▶ _Work instructions_
Would you please reproduce all the entries exactly, leaving the pictures out?

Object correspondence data
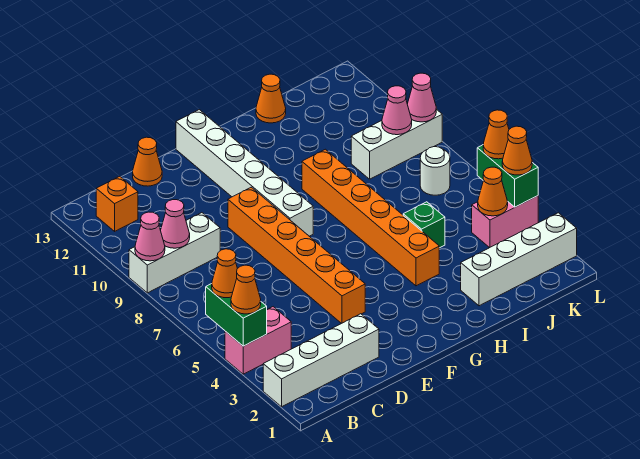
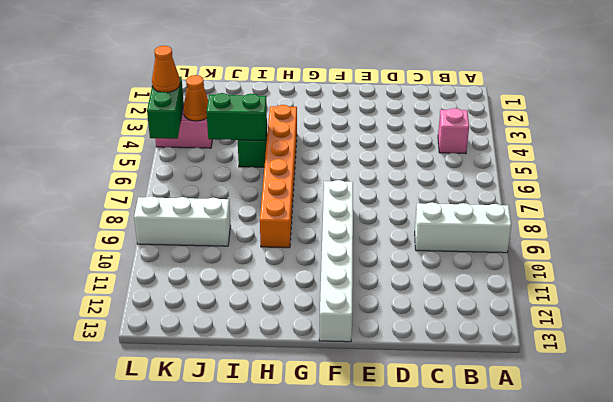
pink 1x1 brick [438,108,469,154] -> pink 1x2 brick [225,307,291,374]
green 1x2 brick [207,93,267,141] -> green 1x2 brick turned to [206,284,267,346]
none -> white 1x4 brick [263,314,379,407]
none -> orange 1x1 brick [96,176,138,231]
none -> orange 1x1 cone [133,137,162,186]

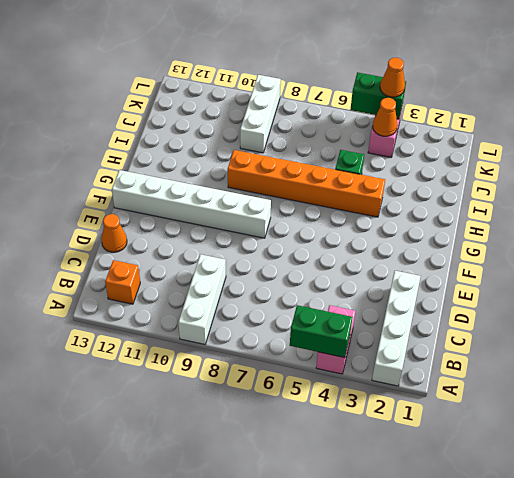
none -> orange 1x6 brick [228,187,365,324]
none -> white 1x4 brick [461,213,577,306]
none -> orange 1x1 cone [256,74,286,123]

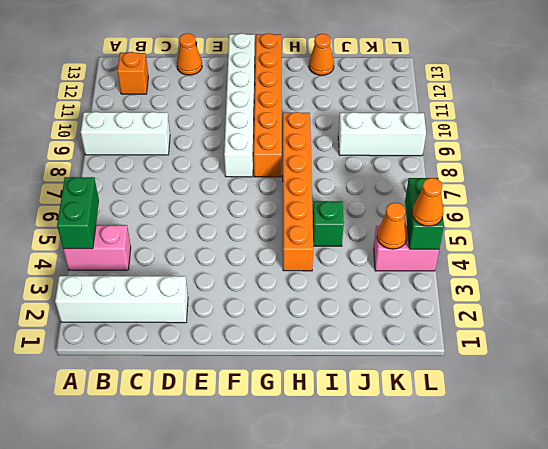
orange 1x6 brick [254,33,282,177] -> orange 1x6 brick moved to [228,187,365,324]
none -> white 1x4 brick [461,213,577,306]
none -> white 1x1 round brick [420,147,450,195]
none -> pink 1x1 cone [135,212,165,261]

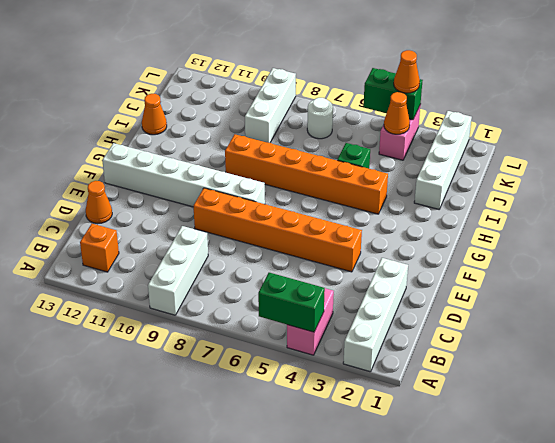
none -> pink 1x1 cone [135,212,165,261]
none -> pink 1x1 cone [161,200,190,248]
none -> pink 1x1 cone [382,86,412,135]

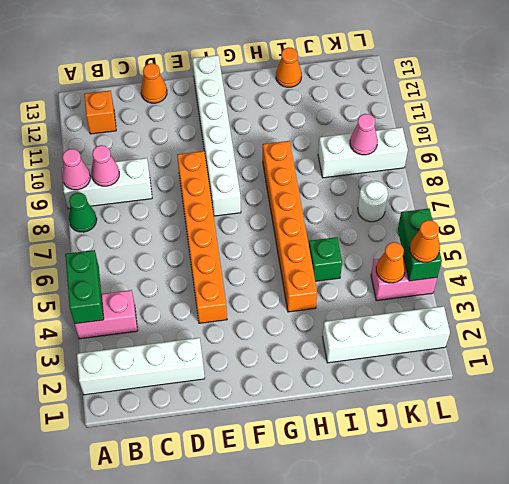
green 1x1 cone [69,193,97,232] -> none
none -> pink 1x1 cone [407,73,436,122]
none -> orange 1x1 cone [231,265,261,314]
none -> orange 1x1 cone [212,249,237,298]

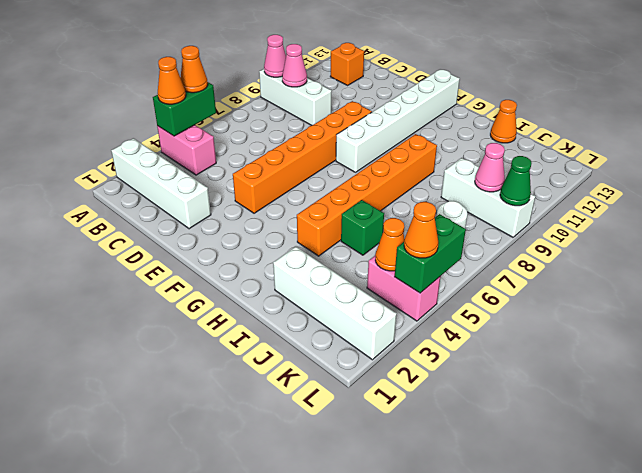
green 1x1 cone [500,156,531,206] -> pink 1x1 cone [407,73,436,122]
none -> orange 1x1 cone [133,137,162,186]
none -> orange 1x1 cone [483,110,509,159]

▶ _Solution to this problem_
pink 1x1 brick [438,108,469,154] -> pink 1x2 brick [225,307,291,374]
green 1x2 brick [207,93,267,141] -> green 1x2 brick turned to [206,284,267,346]
none -> white 1x4 brick [263,314,379,407]
none -> orange 1x1 brick [96,176,138,231]
none -> orange 1x1 cone [133,137,162,186]

none -> orange 1x6 brick [228,187,365,324]
none -> white 1x4 brick [461,213,577,306]
none -> orange 1x1 cone [256,74,286,123]

orange 1x6 brick [254,33,282,177] -> orange 1x6 brick moved to [228,187,365,324]
none -> white 1x4 brick [461,213,577,306]
none -> white 1x1 round brick [420,147,450,195]
none -> pink 1x1 cone [135,212,165,261]

none -> pink 1x1 cone [135,212,165,261]
none -> pink 1x1 cone [161,200,190,248]
none -> pink 1x1 cone [382,86,412,135]

green 1x1 cone [69,193,97,232] -> none
none -> pink 1x1 cone [407,73,436,122]
none -> orange 1x1 cone [231,265,261,314]
none -> orange 1x1 cone [212,249,237,298]

green 1x1 cone [500,156,531,206] -> pink 1x1 cone [407,73,436,122]
none -> orange 1x1 cone [133,137,162,186]
none -> orange 1x1 cone [483,110,509,159]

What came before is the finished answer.